Exercise -> Reproduce the text of all the rows below character for character, and leave the pictures out of your answer.

Material to process ->
········

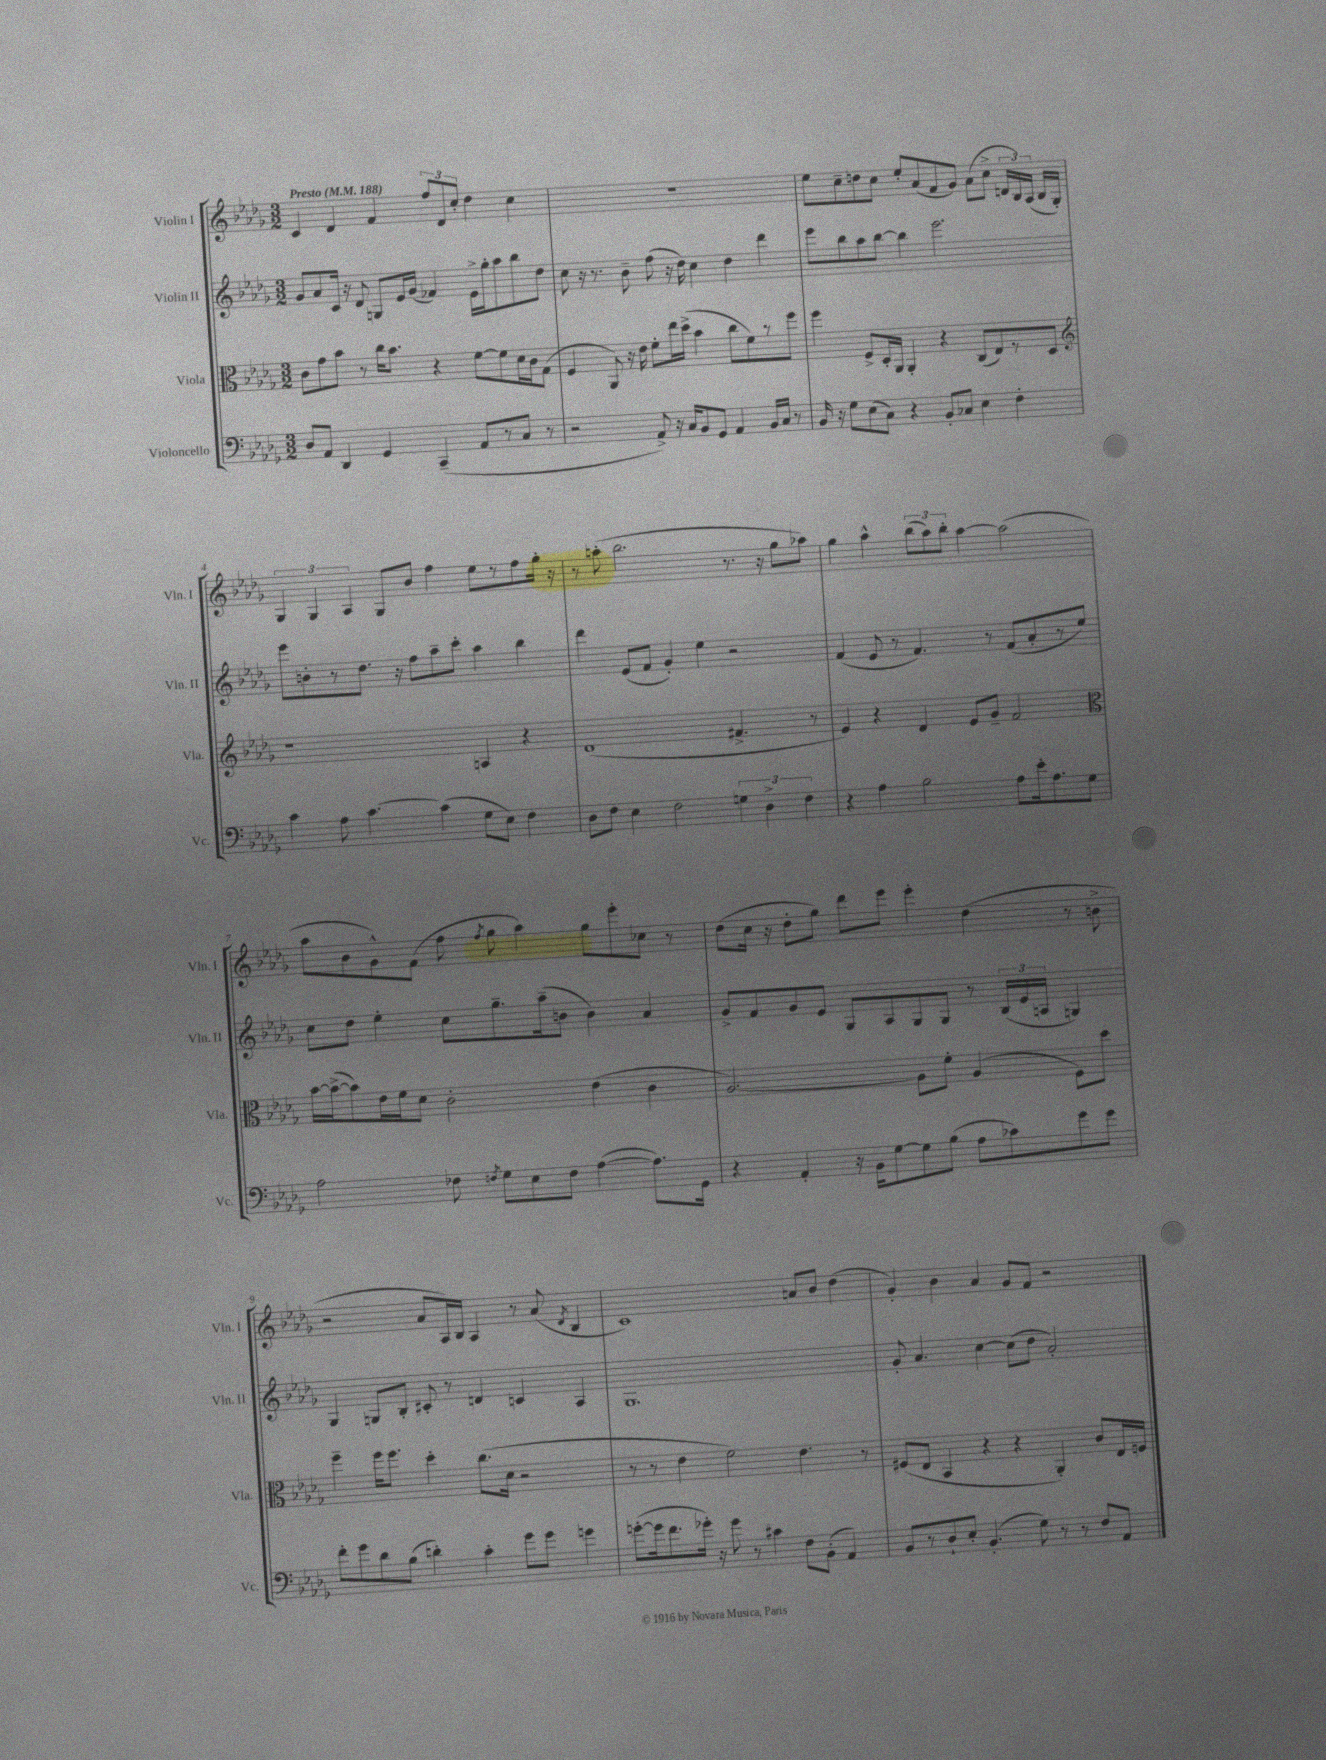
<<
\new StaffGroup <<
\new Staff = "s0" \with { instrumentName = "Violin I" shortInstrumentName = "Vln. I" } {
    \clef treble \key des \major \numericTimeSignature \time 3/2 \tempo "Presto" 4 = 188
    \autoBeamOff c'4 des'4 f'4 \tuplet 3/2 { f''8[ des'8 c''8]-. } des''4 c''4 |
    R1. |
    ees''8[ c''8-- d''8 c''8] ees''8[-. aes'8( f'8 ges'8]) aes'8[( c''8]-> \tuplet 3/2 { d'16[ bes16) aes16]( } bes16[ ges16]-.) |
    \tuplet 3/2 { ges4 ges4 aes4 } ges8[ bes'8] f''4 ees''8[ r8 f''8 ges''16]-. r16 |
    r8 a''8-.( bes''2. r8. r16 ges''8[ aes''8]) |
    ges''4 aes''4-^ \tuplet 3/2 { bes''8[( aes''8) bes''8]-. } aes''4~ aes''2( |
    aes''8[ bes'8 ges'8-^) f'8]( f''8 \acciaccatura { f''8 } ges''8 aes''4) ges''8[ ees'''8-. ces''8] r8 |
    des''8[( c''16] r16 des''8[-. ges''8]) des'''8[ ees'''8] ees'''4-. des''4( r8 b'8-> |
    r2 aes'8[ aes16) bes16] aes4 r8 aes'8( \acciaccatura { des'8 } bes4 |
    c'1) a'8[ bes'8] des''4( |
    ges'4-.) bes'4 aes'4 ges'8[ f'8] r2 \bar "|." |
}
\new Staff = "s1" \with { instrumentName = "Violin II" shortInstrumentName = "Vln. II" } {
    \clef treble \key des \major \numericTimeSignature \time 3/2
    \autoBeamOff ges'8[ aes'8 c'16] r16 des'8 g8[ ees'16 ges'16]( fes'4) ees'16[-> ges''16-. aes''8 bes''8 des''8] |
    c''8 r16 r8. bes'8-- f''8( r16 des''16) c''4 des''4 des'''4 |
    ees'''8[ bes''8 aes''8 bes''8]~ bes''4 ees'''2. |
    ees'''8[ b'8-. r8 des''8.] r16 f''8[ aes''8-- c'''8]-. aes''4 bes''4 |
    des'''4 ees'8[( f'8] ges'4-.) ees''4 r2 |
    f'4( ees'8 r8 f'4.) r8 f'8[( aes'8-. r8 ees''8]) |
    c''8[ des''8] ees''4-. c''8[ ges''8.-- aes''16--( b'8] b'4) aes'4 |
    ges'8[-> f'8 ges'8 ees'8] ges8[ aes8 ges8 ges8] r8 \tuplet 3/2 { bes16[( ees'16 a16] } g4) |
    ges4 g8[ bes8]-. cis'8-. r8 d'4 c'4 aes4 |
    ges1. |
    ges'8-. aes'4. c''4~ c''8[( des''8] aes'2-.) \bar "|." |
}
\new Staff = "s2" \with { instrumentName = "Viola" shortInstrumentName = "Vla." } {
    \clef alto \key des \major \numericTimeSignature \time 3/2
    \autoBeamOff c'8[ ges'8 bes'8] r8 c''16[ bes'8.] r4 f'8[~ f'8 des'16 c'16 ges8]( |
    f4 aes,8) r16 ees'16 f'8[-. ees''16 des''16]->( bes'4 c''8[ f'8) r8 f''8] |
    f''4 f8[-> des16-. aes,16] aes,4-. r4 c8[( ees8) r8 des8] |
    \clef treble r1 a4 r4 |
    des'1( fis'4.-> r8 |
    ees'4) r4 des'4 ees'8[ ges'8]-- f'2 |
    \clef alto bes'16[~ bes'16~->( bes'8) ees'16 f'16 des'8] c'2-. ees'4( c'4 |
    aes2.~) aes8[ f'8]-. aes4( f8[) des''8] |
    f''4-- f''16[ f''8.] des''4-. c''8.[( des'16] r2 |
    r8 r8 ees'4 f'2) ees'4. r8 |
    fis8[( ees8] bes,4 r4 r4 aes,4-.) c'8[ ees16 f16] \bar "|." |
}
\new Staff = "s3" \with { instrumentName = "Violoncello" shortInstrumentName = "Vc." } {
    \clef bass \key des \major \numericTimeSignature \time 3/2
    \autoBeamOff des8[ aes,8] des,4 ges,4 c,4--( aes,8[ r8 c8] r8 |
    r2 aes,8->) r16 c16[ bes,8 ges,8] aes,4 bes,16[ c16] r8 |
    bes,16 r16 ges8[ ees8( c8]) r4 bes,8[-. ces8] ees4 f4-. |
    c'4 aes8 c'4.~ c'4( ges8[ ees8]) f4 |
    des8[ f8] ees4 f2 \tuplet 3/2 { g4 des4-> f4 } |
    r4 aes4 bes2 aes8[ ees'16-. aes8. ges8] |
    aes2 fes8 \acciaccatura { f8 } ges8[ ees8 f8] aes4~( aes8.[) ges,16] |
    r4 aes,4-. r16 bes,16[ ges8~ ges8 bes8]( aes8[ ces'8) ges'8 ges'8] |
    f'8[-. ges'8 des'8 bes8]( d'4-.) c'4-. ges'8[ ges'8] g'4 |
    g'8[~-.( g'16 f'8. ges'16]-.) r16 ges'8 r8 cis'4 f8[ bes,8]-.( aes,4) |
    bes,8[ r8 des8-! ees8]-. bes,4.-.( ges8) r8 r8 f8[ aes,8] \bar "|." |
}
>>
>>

········

Full solution ->
<<
\new StaffGroup <<
\new Staff = "s0" \with { instrumentName = "Violin I" shortInstrumentName = "Vln. I" } {
    \clef treble \key des \major \numericTimeSignature \time 3/2 \tempo "Presto" 4 = 188
    \autoBeamOff c'4 des'4 f'4 \tuplet 3/2 { f''8[ des'8 c''8]-. } des''4 c''4 |
    R1. |
    ees''8[ c''8-- d''8 c''8] ees''8[-. aes'8( f'8 ges'8]) aes'8[( c''8]-> \tuplet 3/2 { d'16[ bes16) aes16]( } bes16[ ges16]-.) |
    \tuplet 3/2 { ges4 ges4 aes4 } ges8[ bes'8] f''4 ees''8[ r8 f''8 ges''16]-. r16 |
    r8 a''8-.( bes''2. r8. r16 ges''8[ aes''8]) |
    ges''4 aes''4-^ \tuplet 3/2 { bes''8[( aes''8) bes''8]-. } aes''4~ aes''2( |
    aes''8[ bes'8 ges'8-^) f'8]( f''8 \acciaccatura { f''8 } ges''8 aes''4) ges''8[ ees'''8-. ces''8] r8 |
    des''8[( c''16] r16 des''8[-. ges''8]) des'''8[ ees'''8] ees'''4-. des''4( r8 b'8-> |
    r2 aes'8[ aes16) bes16] aes4 r8 aes'8( \acciaccatura { des'8 } bes4 |
    c'1) a'8[ bes'8] des''4( |
    ges'4-.) bes'4 aes'4 ges'8[ f'8] r2 \bar "|." |
}
\new Staff = "s1" \with { instrumentName = "Violin II" shortInstrumentName = "Vln. II" } {
    \clef treble \key des \major \numericTimeSignature \time 3/2
    \autoBeamOff ges'8[ aes'8 c'16] r16 des'8 g8[ ees'16 ges'16]( fes'4) ees'16[-> ges''16-. aes''8 bes''8 des''8] |
    c''8 r16 r8. bes'8-- f''8( r16 des''16) c''4 des''4 des'''4 |
    ees'''8[ bes''8 aes''8 bes''8]~ bes''4 ees'''2. |
    ees'''8[ b'8-. r8 des''8.] r16 f''8[ aes''8-- c'''8]-. aes''4 bes''4 |
    des'''4 ees'8[( f'8] ges'4-.) ees''4 r2 |
    f'4( ees'8 r8 f'4.) r8 f'8[( aes'8-. r8 ees''8]) |
    c''8[ des''8] ees''4-. c''8[ ges''8.-- aes''16--( b'8] b'4) aes'4 |
    ges'8[-> f'8 ges'8 ees'8] ges8[ aes8 ges8 ges8] r8 \tuplet 3/2 { bes16[( ees'16 a16] } g4) |
    ges4 g8[ bes8]-. cis'8-. r8 d'4 c'4 aes4 |
    ges1. |
    ges'8-. aes'4. c''4~ c''8[( des''8] aes'2-.) \bar "|." |
}
\new Staff = "s2" \with { instrumentName = "Viola" shortInstrumentName = "Vla." } {
    \clef alto \key des \major \numericTimeSignature \time 3/2
    \autoBeamOff c'8[ ges'8 bes'8] r8 c''16[ bes'8.] r4 f'8[~ f'8 des'16 c'16 ges8]( |
    f4 aes,8) r16 ees'16 f'8[-. ees''16 des''16]->( bes'4 c''8[ f'8) r8 f''8] |
    f''4 f8[-> des16-. aes,16] aes,4-. r4 c8[( ees8) r8 des8] |
    \clef treble r1 a4 r4 |
    des'1( fis'4.-> r8 |
    ees'4) r4 des'4 ees'8[ ges'8]-- f'2 |
    \clef alto bes'16[~ bes'16~->( bes'8) ees'16 f'16 des'8] c'2-. ees'4( c'4 |
    aes2.~) aes8[ f'8]-. aes4( f8[) des''8] |
    f''4-- f''16[ f''8.] des''4-. c''8.[( des'16] r2 |
    r8 r8 ees'4 f'2) ees'4. r8 |
    fis8[( ees8] bes,4 r4 r4 aes,4-.) c'8[ ees16 f16] \bar "|." |
}
\new Staff = "s3" \with { instrumentName = "Violoncello" shortInstrumentName = "Vc." } {
    \clef bass \key des \major \numericTimeSignature \time 3/2
    \autoBeamOff des8[ aes,8] des,4 ges,4 c,4--( aes,8[ r8 c8] r8 |
    r2 aes,8->) r16 c16[ bes,8 ges,8] aes,4 bes,16[ c16] r8 |
    bes,16 r16 ges8[ ees8( c8]) r4 bes,8[-. ces8] ees4 f4-. |
    c'4 aes8 c'4.~ c'4( ges8[ ees8]) f4 |
    des8[ f8] ees4 f2 \tuplet 3/2 { g4 des4-> f4 } |
    r4 aes4 bes2 aes8[ ees'16-. aes8. ges8] |
    aes2 fes8 \acciaccatura { f8 } ges8[ ees8 f8] aes4~( aes8.[) ges,16] |
    r4 aes,4-. r16 bes,16[ ges8~ ges8 bes8]( aes8[ ces'8) ges'8 ges'8] |
    f'8[-. ges'8 des'8 bes8]( d'4-.) c'4-. ges'8[ ges'8] g'4 |
    g'8[~-.( g'16 f'8. ges'16]-.) r16 ges'8 r8 cis'4 f8[ bes,8]-.( aes,4) |
    bes,8[ r8 des8-! ees8]-. bes,4.-.( ges8) r8 r8 f8[ aes,8] \bar "|." |
}
>>
>>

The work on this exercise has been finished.